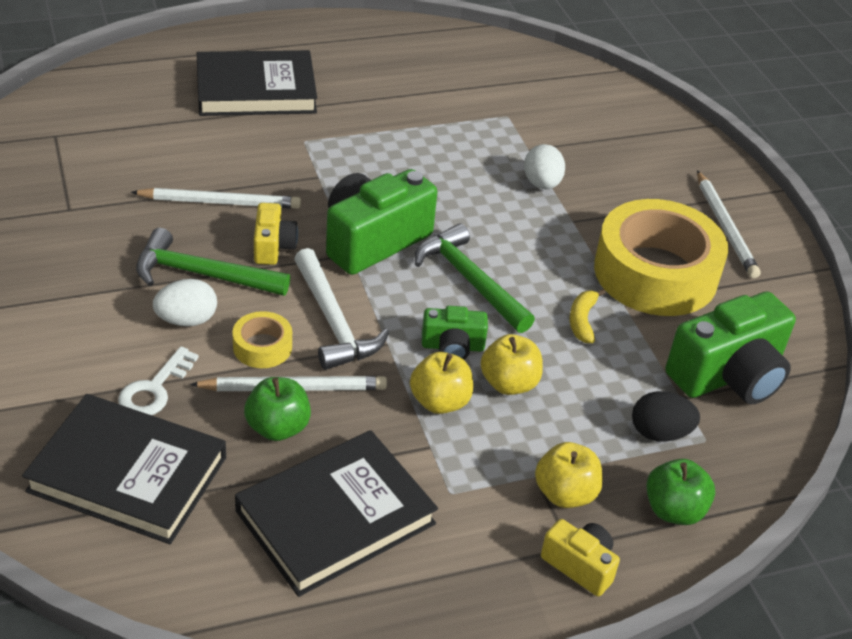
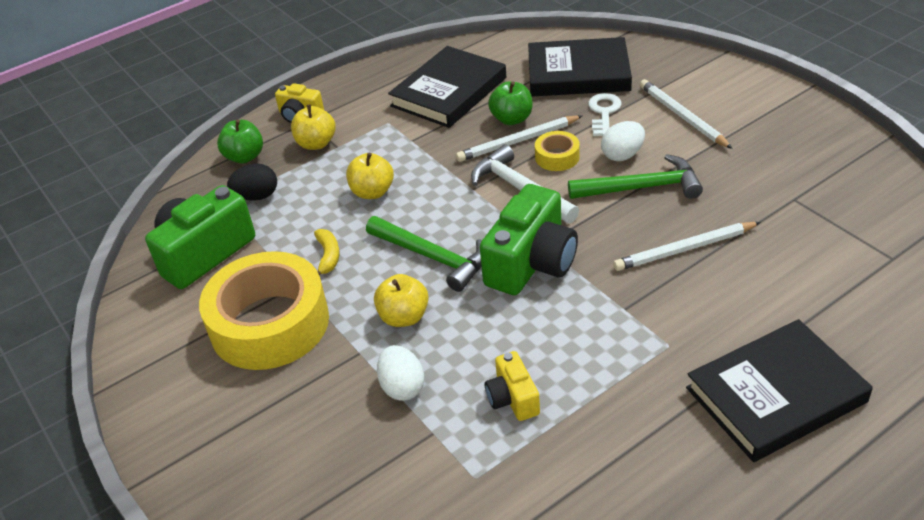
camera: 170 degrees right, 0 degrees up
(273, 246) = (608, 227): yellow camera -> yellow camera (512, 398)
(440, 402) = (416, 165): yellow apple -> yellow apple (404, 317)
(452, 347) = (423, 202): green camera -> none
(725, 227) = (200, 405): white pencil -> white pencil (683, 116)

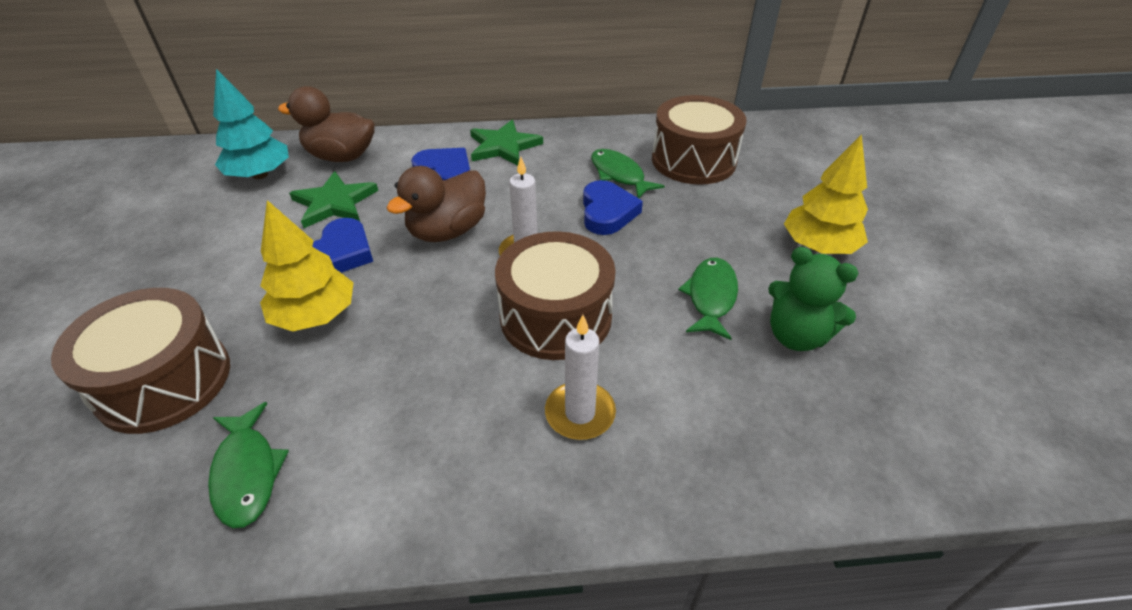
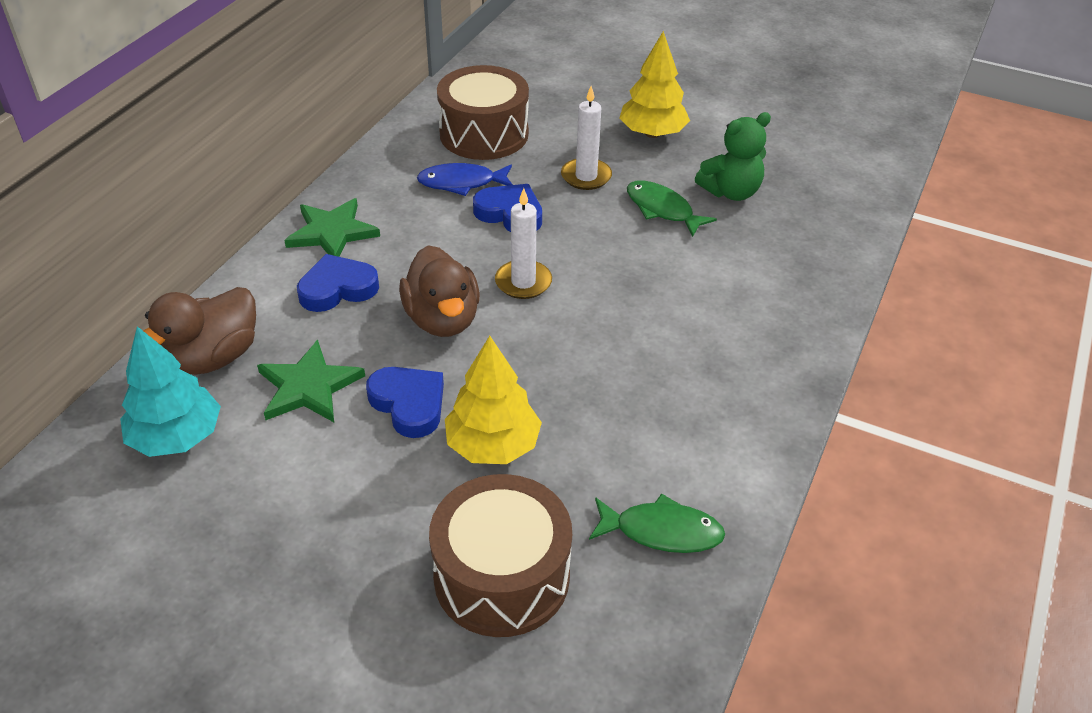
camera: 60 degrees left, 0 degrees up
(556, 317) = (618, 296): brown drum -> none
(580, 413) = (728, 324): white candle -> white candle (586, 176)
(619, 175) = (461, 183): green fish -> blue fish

---

» **AIM OF THE TASK**
Without copying the pictures, transcribe the entries exactly.

» **OUTPUT**
camera: 170 degrees right, 0 degrees up
(273, 246) = (608, 227): yellow camera -> yellow camera (512, 398)
(440, 402) = (416, 165): yellow apple -> yellow apple (404, 317)
(452, 347) = (423, 202): green camera -> none
(725, 227) = (200, 405): white pencil -> white pencil (683, 116)

camera: 60 degrees left, 0 degrees up
(556, 317) = (618, 296): brown drum -> none
(580, 413) = (728, 324): white candle -> white candle (586, 176)
(619, 175) = (461, 183): green fish -> blue fish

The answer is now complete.